=== Written problem ===
Reproduce all of the records below word for word, leaving out the pictures.

[Rows from a screen grounding dataset]
■ ■ ■ ■ ■
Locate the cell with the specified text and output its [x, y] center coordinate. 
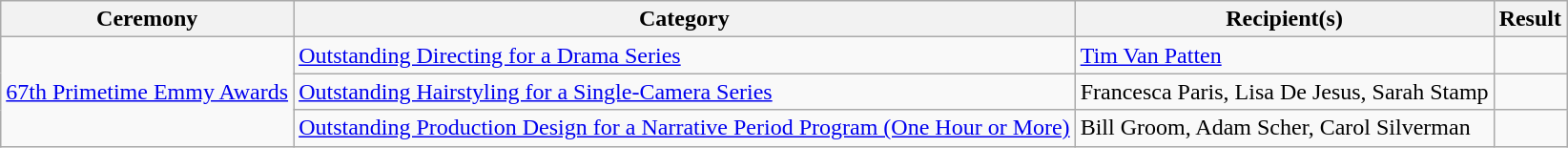
Bill Groom, Adam Scher, Carol Silverman [1284, 128]
Tim Van Patten [1284, 55]
Recipient(s) [1284, 19]
Outstanding Directing for a Drama Series [685, 55]
Result [1530, 19]
Outstanding Production Design for a Narrative Period Program (One Hour or More) [685, 128]
Francesca Paris, Lisa De Jesus, Sarah Stamp [1284, 92]
Ceremony [147, 19]
Category [685, 19]
Outstanding Hairstyling for a Single-Camera Series [685, 92]
67th Primetime Emmy Awards [147, 92]
Return the (X, Y) coordinate for the center point of the cell that contains the specified text.  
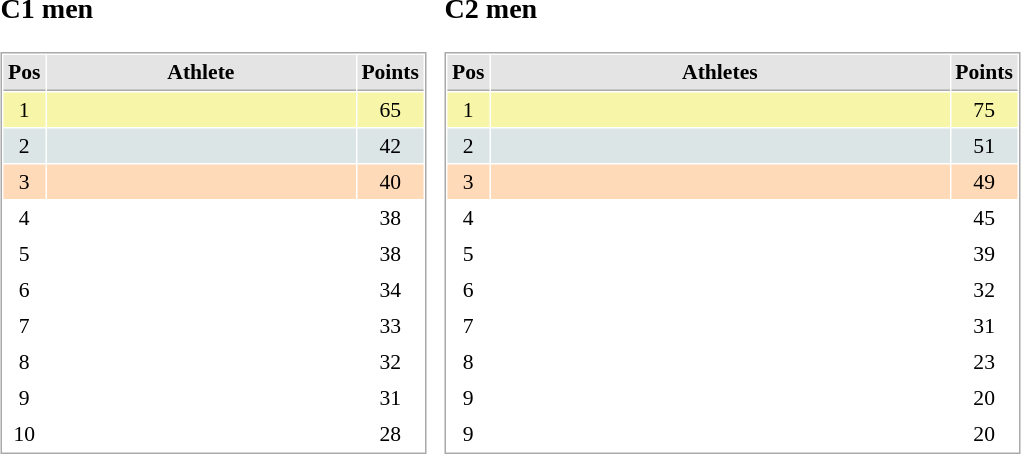
51 (984, 146)
34 (390, 290)
33 (390, 326)
23 (984, 362)
75 (984, 110)
39 (984, 254)
10 (24, 434)
28 (390, 434)
49 (984, 182)
Athlete (200, 74)
40 (390, 182)
65 (390, 110)
45 (984, 218)
42 (390, 146)
Athletes (720, 74)
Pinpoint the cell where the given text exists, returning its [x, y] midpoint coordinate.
■ ■ ■ ■ ■
=== Task result ===
Locate the cell with the specified text and output its [x, y] center coordinate. 
Bill Groom, Adam Scher, Carol Silverman [1284, 128]
Tim Van Patten [1284, 55]
Recipient(s) [1284, 19]
Outstanding Directing for a Drama Series [685, 55]
Result [1530, 19]
Outstanding Production Design for a Narrative Period Program (One Hour or More) [685, 128]
Francesca Paris, Lisa De Jesus, Sarah Stamp [1284, 92]
Ceremony [147, 19]
Category [685, 19]
Outstanding Hairstyling for a Single-Camera Series [685, 92]
67th Primetime Emmy Awards [147, 92]
Return the (X, Y) coordinate for the center point of the cell that contains the specified text.  
51 (984, 146)
34 (390, 290)
33 (390, 326)
23 (984, 362)
75 (984, 110)
39 (984, 254)
10 (24, 434)
28 (390, 434)
49 (984, 182)
Athlete (200, 74)
40 (390, 182)
65 (390, 110)
45 (984, 218)
42 (390, 146)
Athletes (720, 74)
Pinpoint the cell where the given text exists, returning its [x, y] midpoint coordinate.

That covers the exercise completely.